===== EXTRACTED DATA =====

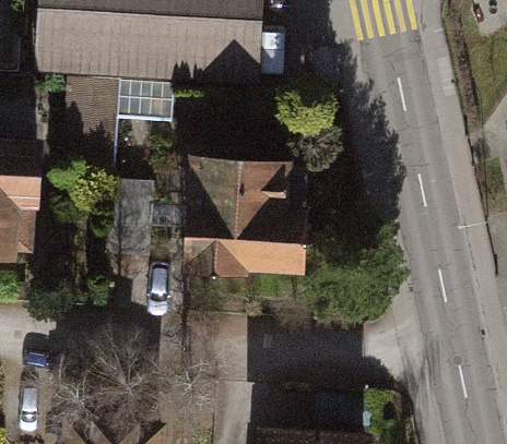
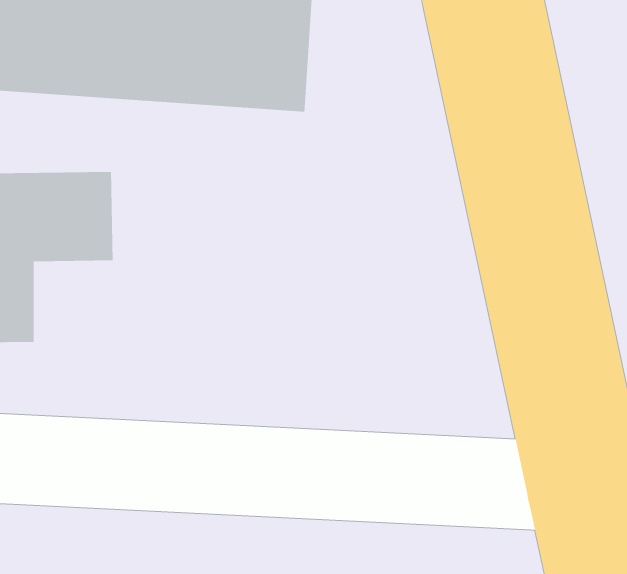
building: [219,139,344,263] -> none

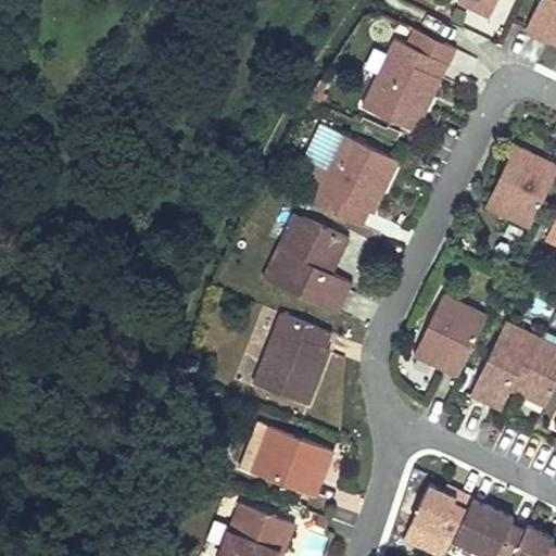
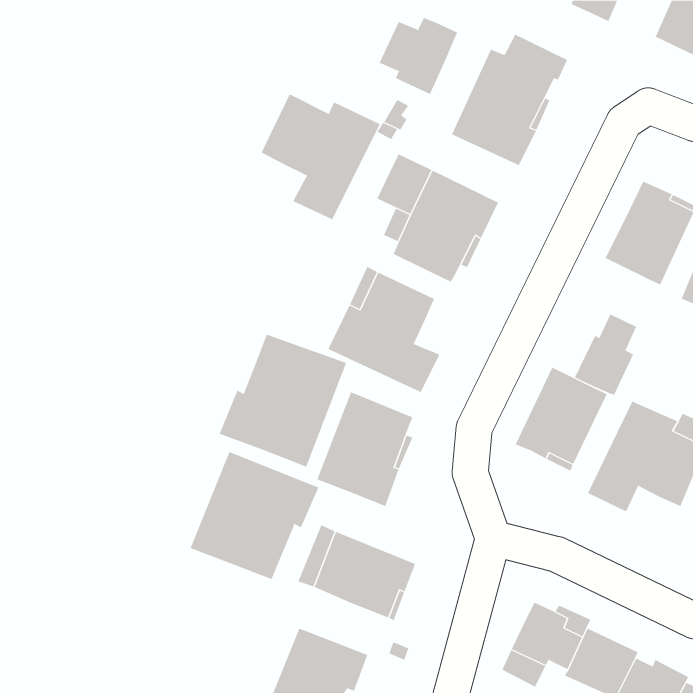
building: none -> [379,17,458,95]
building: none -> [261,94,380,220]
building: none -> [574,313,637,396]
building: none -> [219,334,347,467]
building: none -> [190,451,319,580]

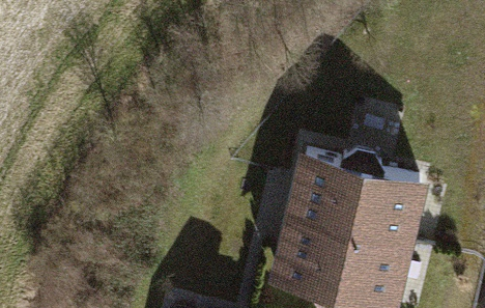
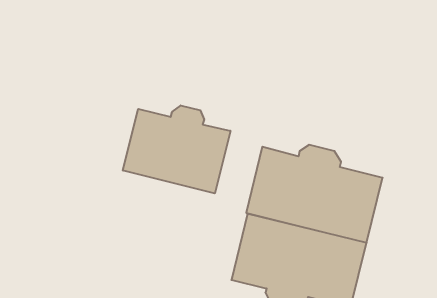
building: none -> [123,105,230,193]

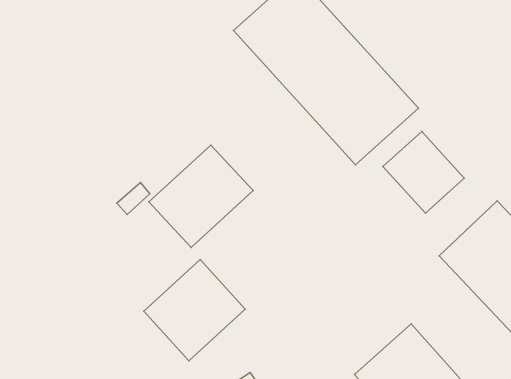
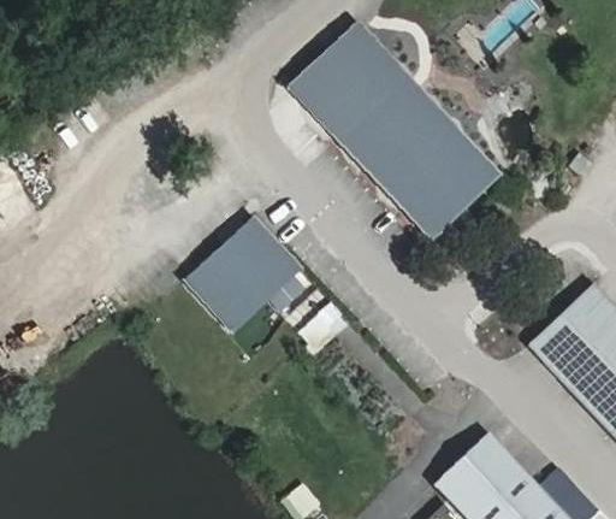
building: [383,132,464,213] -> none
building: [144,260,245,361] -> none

=====

_EXERCISE_:
Find "building: [383,132,464,213] -> none" in the records. Copy its line and every line after it, exactly, through the last one.

_REPLY_:
building: [383,132,464,213] -> none
building: [144,260,245,361] -> none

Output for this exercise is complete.